Data extracted from a collection:
━━━

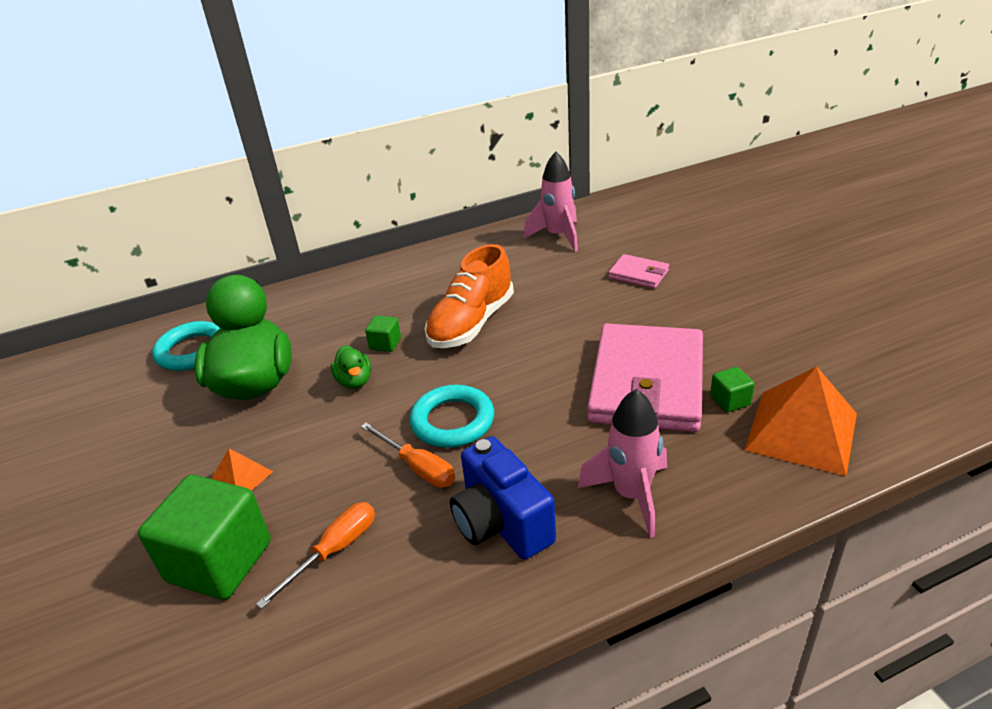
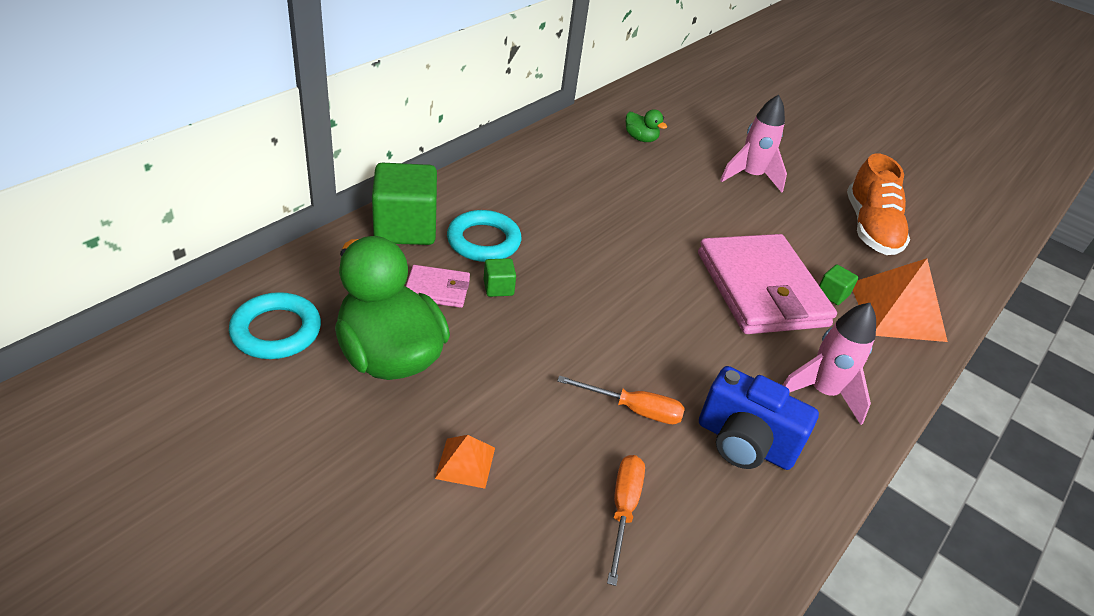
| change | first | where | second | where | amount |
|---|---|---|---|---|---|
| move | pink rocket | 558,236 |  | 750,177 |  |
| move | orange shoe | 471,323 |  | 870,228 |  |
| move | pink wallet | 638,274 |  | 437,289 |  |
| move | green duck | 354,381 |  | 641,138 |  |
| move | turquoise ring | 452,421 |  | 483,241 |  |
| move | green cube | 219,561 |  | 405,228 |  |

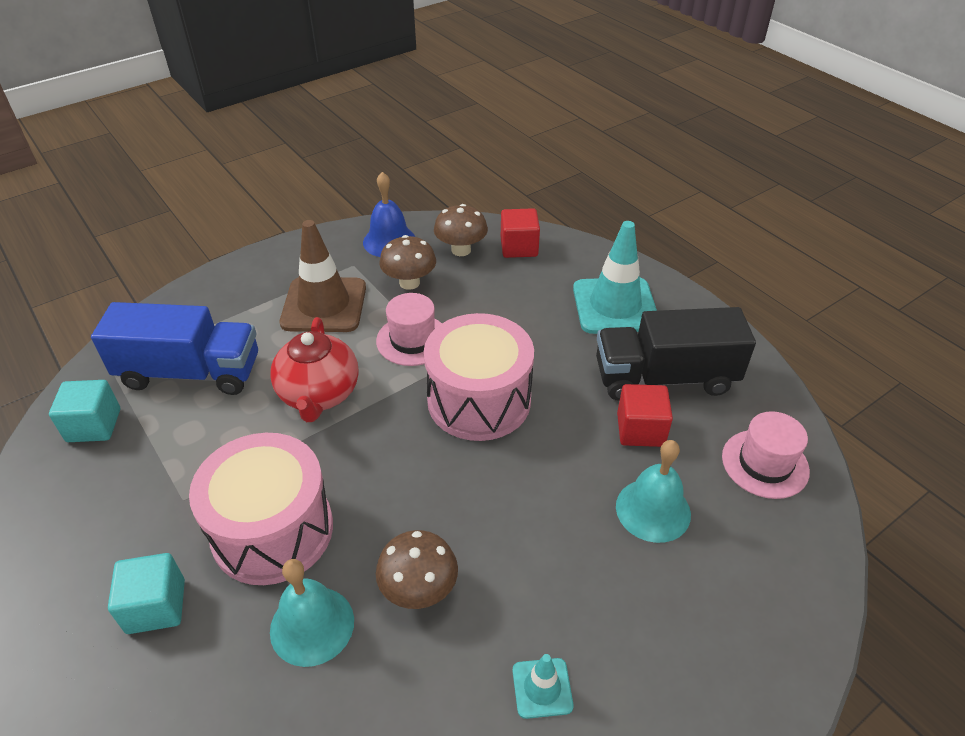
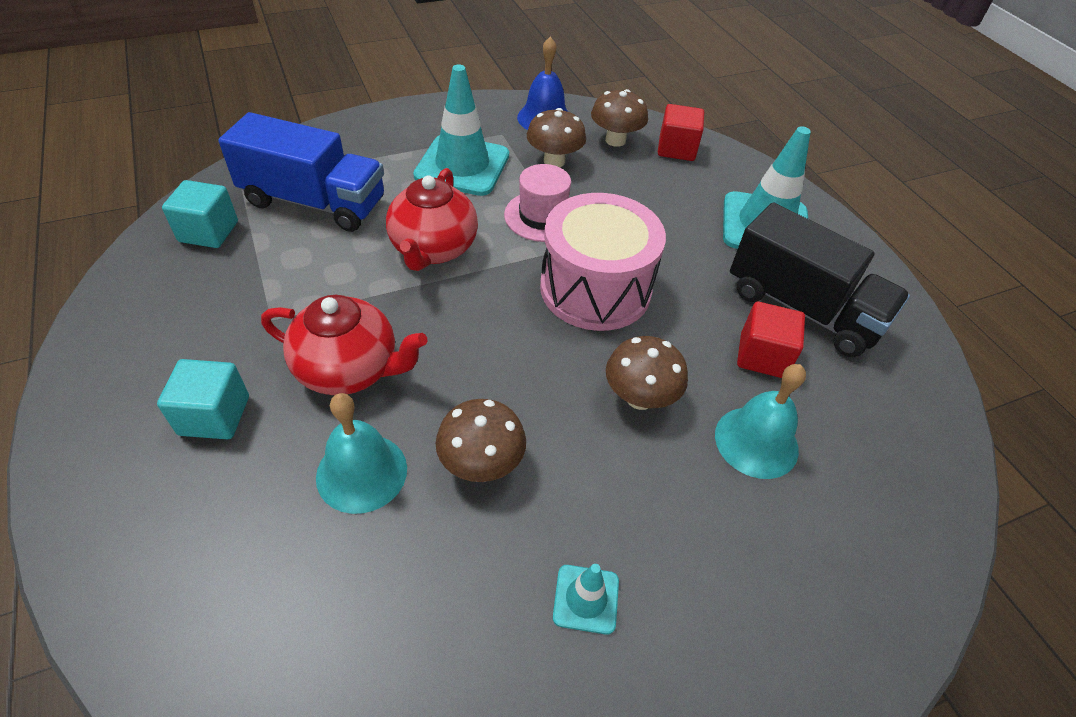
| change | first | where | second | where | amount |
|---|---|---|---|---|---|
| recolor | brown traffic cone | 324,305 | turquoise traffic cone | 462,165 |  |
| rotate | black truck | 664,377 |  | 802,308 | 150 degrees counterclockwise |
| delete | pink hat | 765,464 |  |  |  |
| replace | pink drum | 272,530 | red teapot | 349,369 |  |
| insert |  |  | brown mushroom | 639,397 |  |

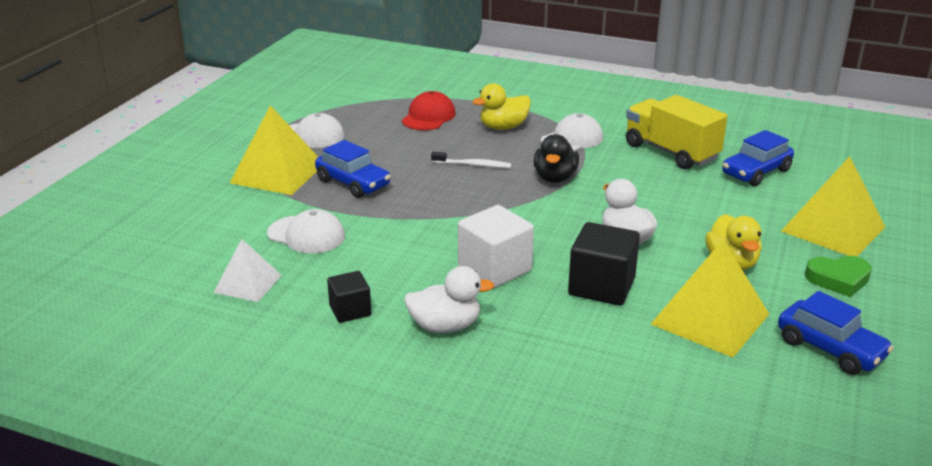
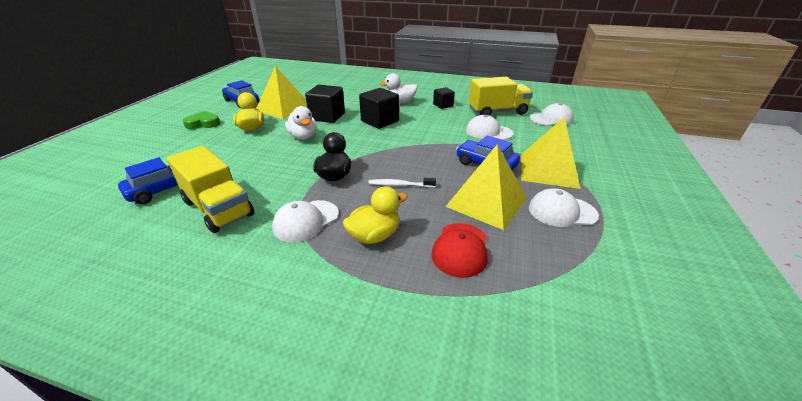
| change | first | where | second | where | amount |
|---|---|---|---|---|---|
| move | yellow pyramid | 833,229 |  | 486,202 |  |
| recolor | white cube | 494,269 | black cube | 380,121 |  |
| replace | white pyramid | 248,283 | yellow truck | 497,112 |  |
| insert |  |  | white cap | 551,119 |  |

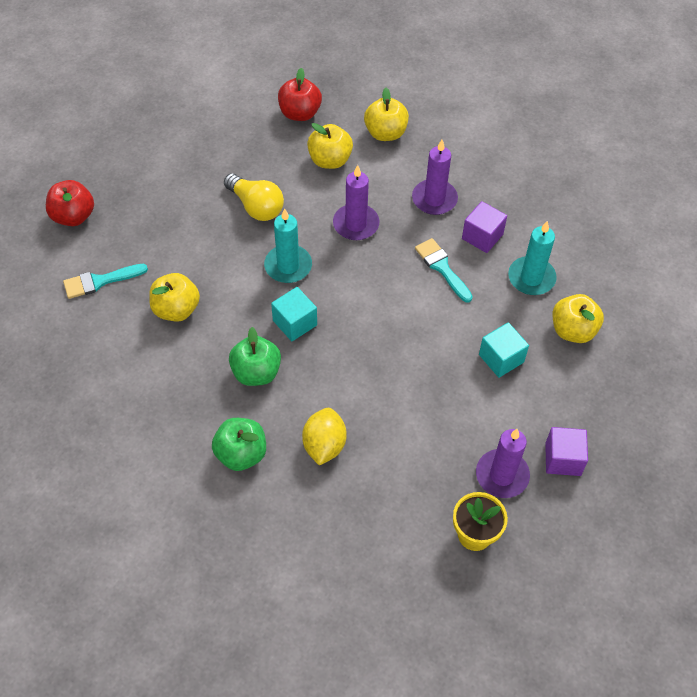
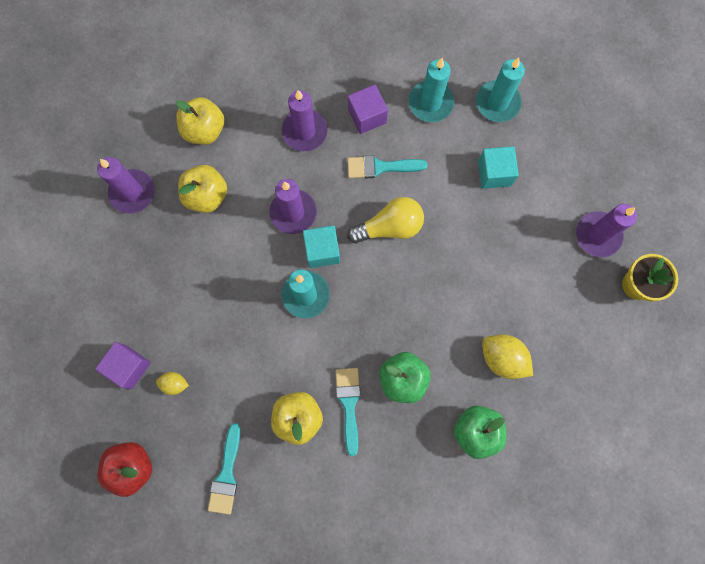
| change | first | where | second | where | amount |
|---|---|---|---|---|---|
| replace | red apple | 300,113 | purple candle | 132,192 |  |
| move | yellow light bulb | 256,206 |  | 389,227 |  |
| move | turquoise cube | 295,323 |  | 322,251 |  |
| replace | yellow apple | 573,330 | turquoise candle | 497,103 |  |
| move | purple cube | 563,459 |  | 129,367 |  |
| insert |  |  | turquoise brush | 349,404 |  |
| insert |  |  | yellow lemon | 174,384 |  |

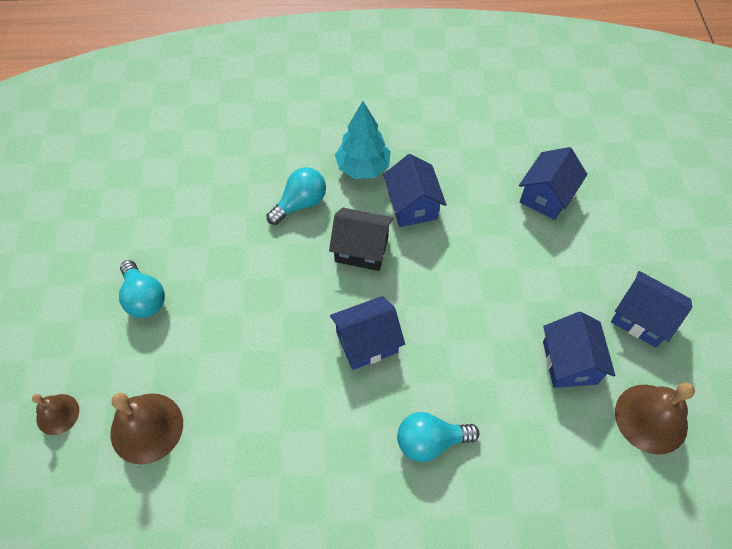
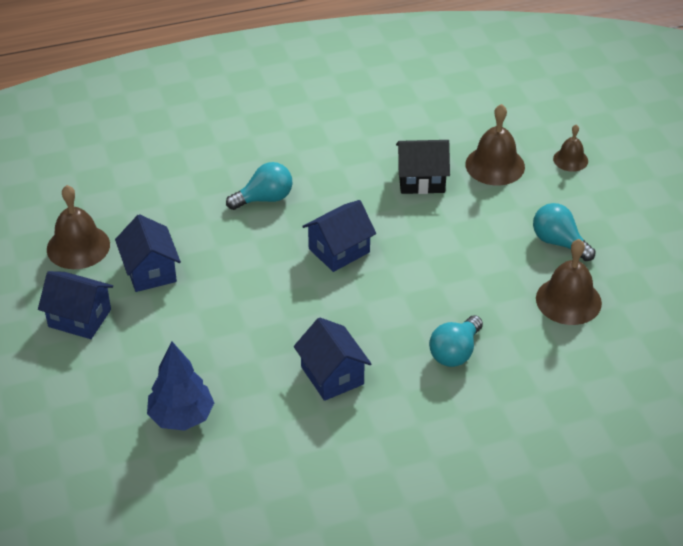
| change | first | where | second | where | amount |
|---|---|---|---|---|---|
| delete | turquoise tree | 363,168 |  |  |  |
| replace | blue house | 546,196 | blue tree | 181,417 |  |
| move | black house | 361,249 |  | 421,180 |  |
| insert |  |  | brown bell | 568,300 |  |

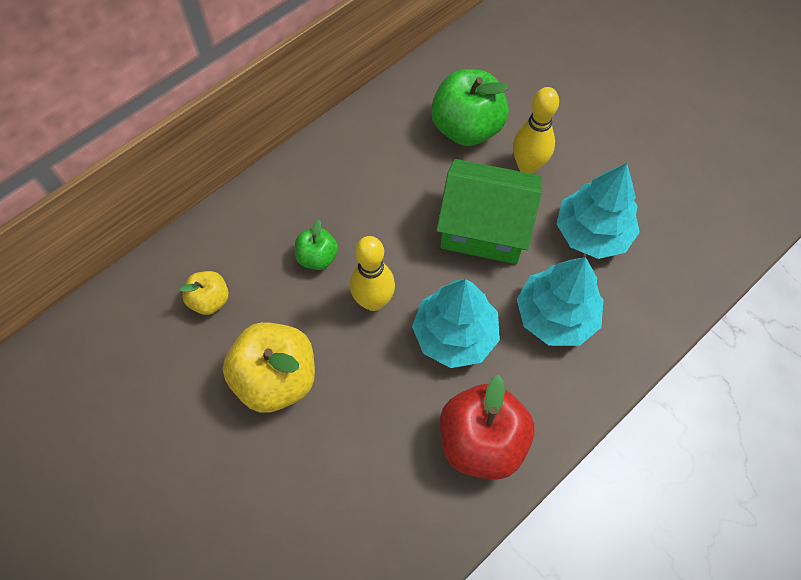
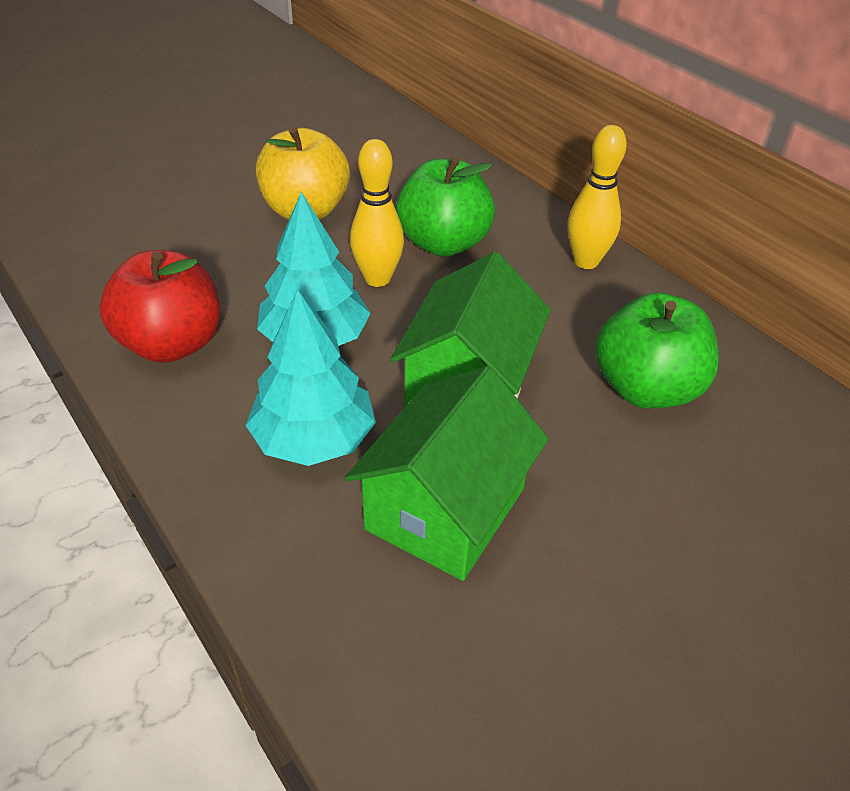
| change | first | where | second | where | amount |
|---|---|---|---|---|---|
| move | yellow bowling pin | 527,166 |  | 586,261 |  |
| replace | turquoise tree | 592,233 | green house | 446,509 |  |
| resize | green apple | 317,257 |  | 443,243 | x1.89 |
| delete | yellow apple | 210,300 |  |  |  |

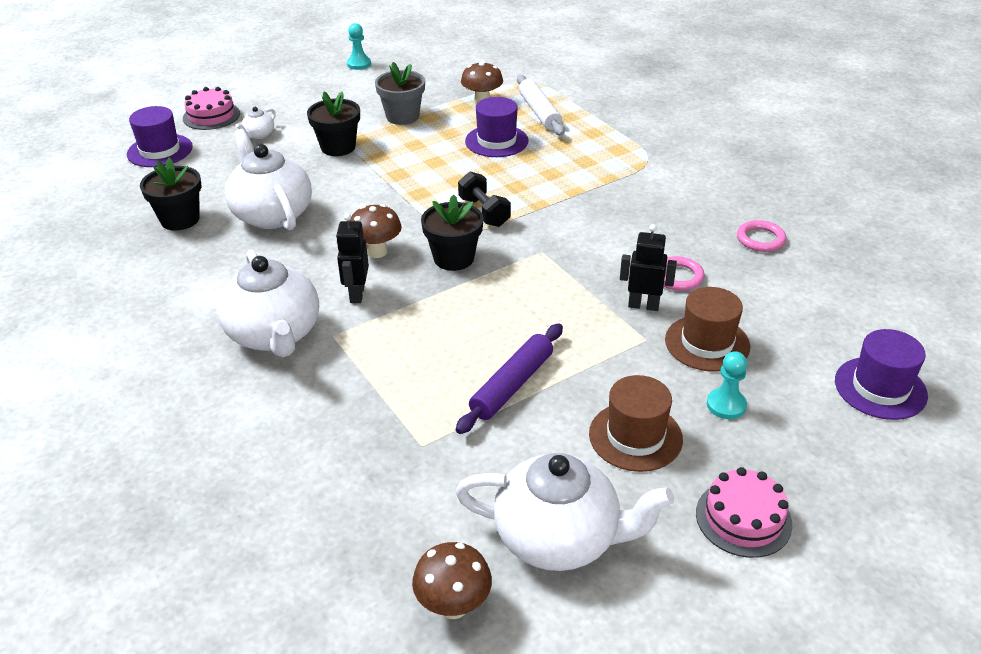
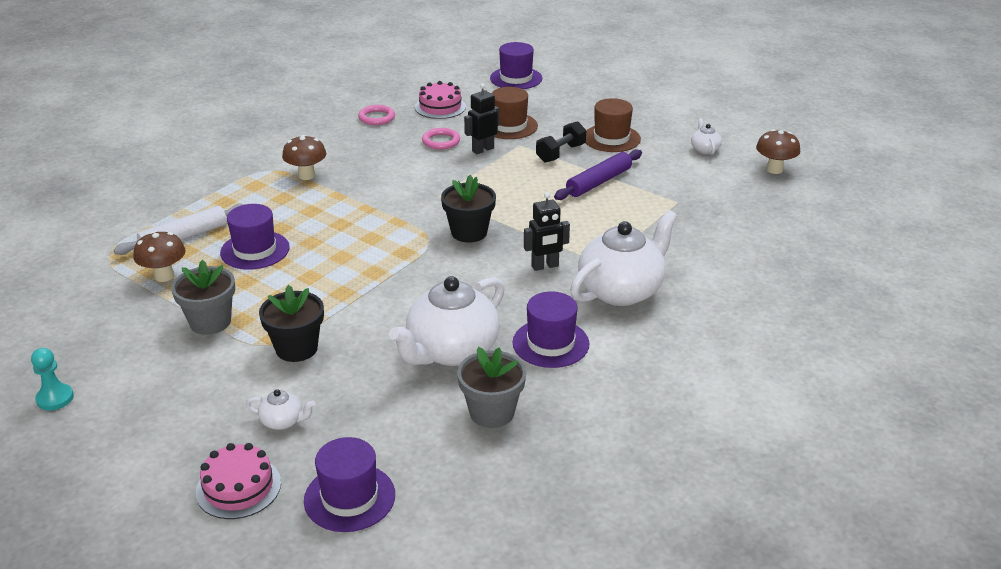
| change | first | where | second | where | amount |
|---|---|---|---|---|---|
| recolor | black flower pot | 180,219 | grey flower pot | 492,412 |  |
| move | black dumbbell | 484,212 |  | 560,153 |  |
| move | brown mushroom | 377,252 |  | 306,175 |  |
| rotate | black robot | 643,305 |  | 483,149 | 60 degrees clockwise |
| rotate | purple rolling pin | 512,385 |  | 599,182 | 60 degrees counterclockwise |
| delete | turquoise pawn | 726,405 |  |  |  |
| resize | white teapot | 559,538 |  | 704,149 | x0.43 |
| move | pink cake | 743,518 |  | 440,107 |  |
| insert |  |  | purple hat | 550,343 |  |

━━━

What to work on: Out of the data above, transcribe exactly and only the lines starting with the line that has "pink rocket |" and going on through the line that has "turquoise ring |", both included.

Result of the task:
| move | pink rocket | 558,236 |  | 750,177 |  |
| move | orange shoe | 471,323 |  | 870,228 |  |
| move | pink wallet | 638,274 |  | 437,289 |  |
| move | green duck | 354,381 |  | 641,138 |  |
| move | turquoise ring | 452,421 |  | 483,241 |  |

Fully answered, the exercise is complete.